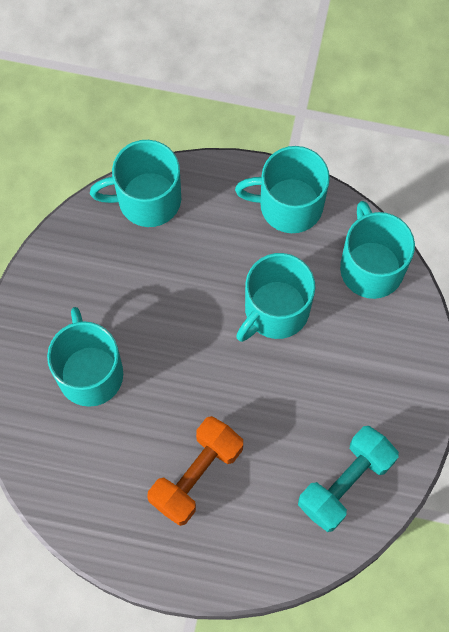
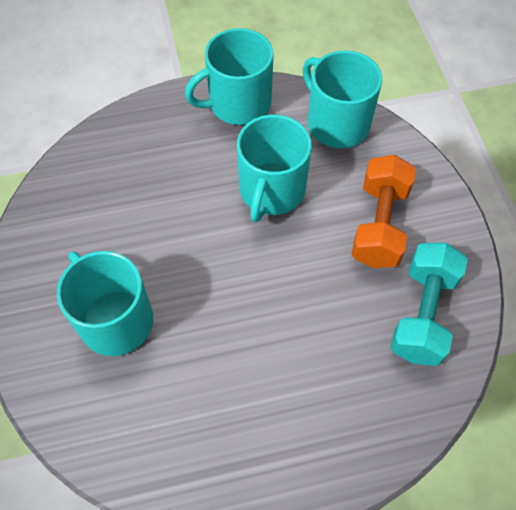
camera: 25 degrees left, 10 degrees down
turquoise mug [90,140,181,227] -> none
orange dumbbell [148,416,243,526] -> orange dumbbell moved to [352,155,416,268]

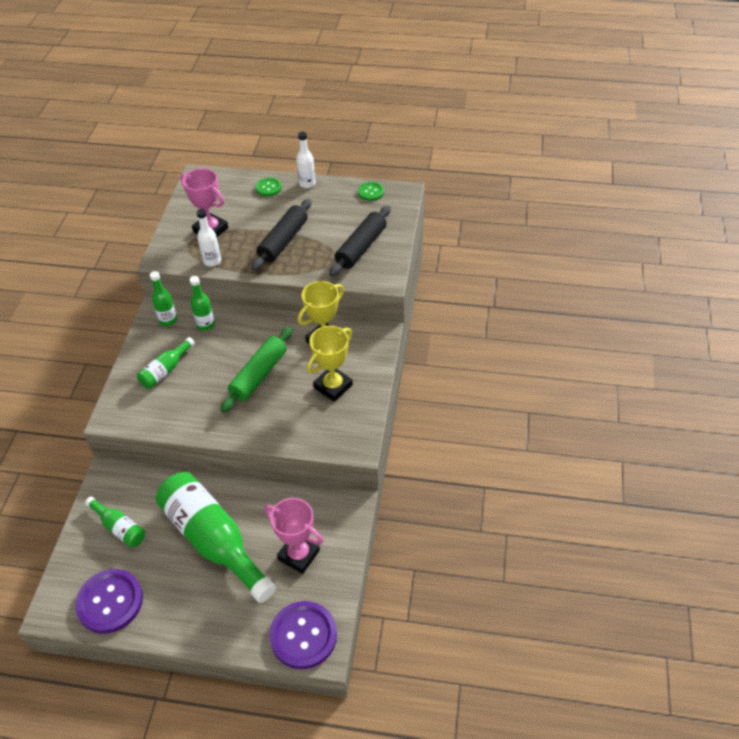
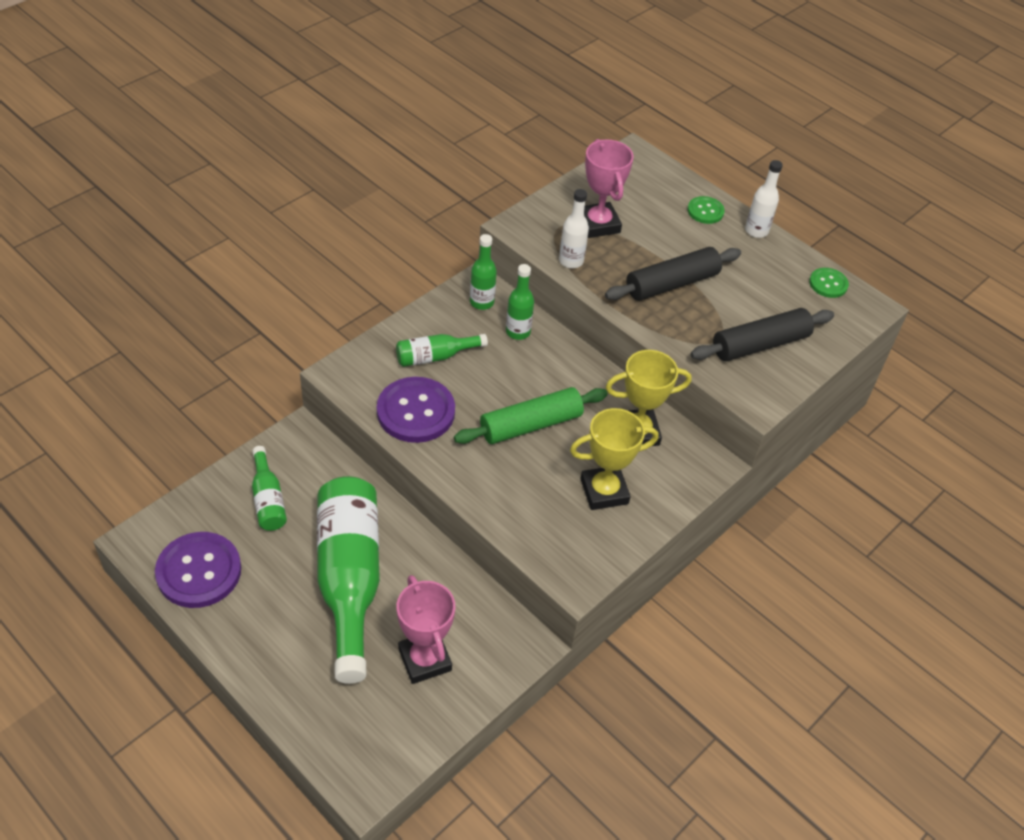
camera: 30 degrees right, 0 degrees up
purple button [269,601,337,669] -> purple button moved to [377,377,455,443]

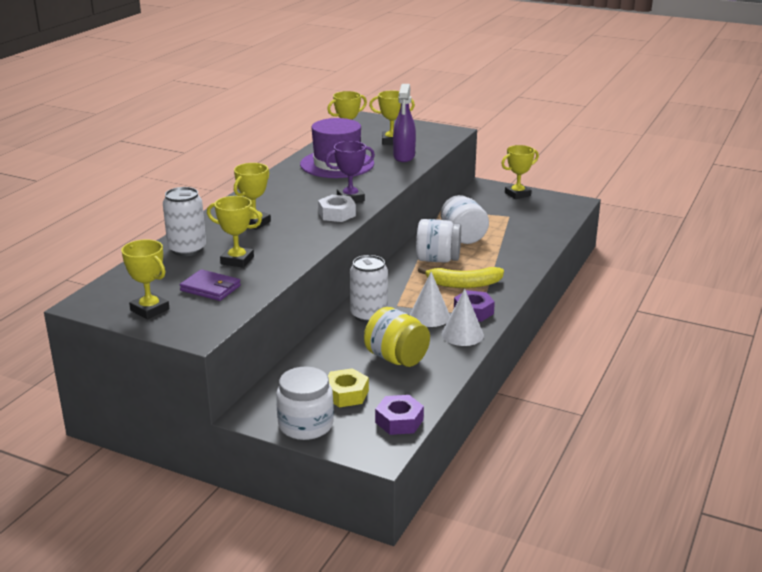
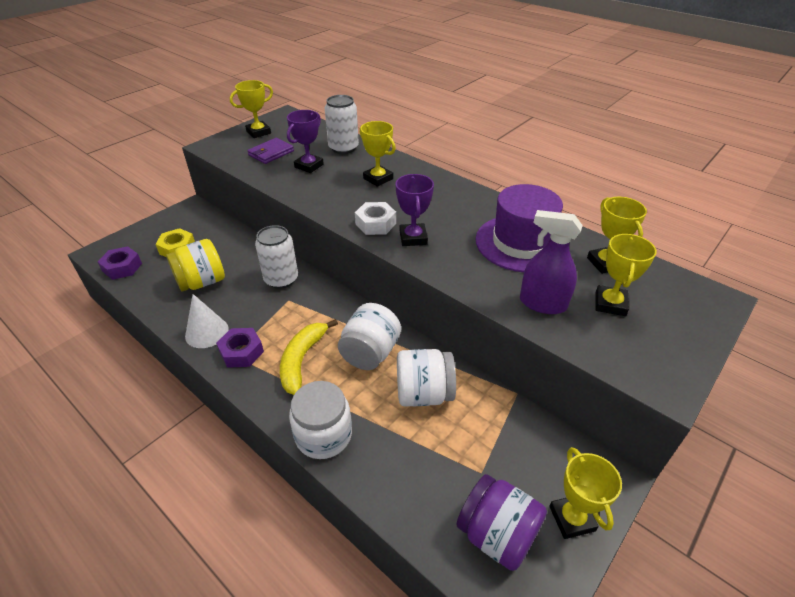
camera: 105 degrees right, 15 degrees up
yellow trophy [207,196,262,268] -> purple trophy [287,110,324,173]
white jar [276,366,334,440] -> white jar moved to [289,381,352,459]
white cone [410,272,450,327] -> none
none -> purple jar [456,474,547,571]

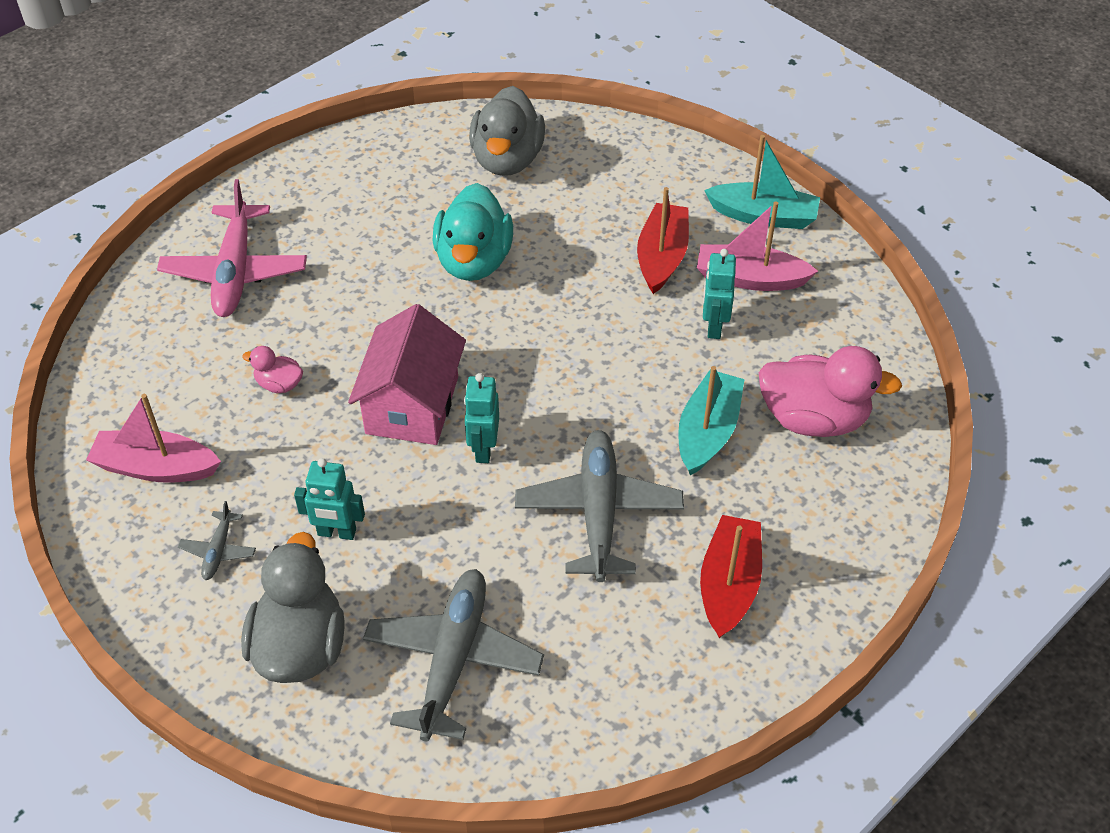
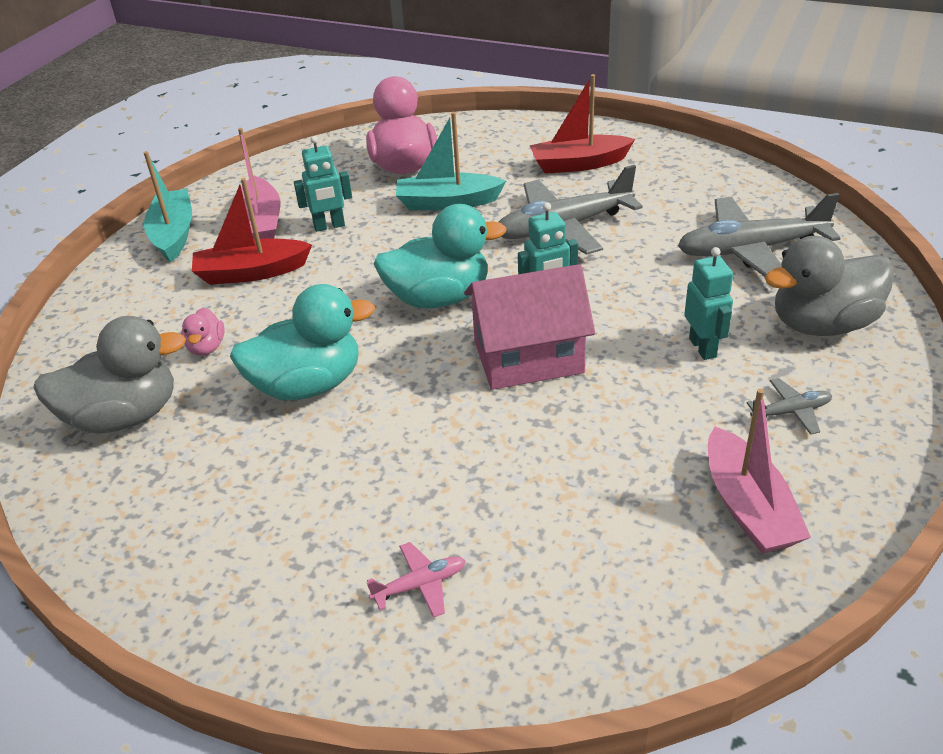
camera: 110 degrees left, 10 degrees down
pink plane [157,179,307,317] -> pink plane [367,542,466,618], size x0.45
pink duck [242,346,303,393] -> pink duck moved to [181,308,225,356]
none -> turquoise duck [373,204,507,308]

- - - - -

Exercise
Reproduce, word for word, the lines from the one containing "none -> purple jar [456,474,547,571]" to the end of the material, both ends included. No picture is copied.

Answer box
none -> purple jar [456,474,547,571]

camera: 110 degrees left, 10 degrees down
pink plane [157,179,307,317] -> pink plane [367,542,466,618], size x0.45
pink duck [242,346,303,393] -> pink duck moved to [181,308,225,356]
none -> turquoise duck [373,204,507,308]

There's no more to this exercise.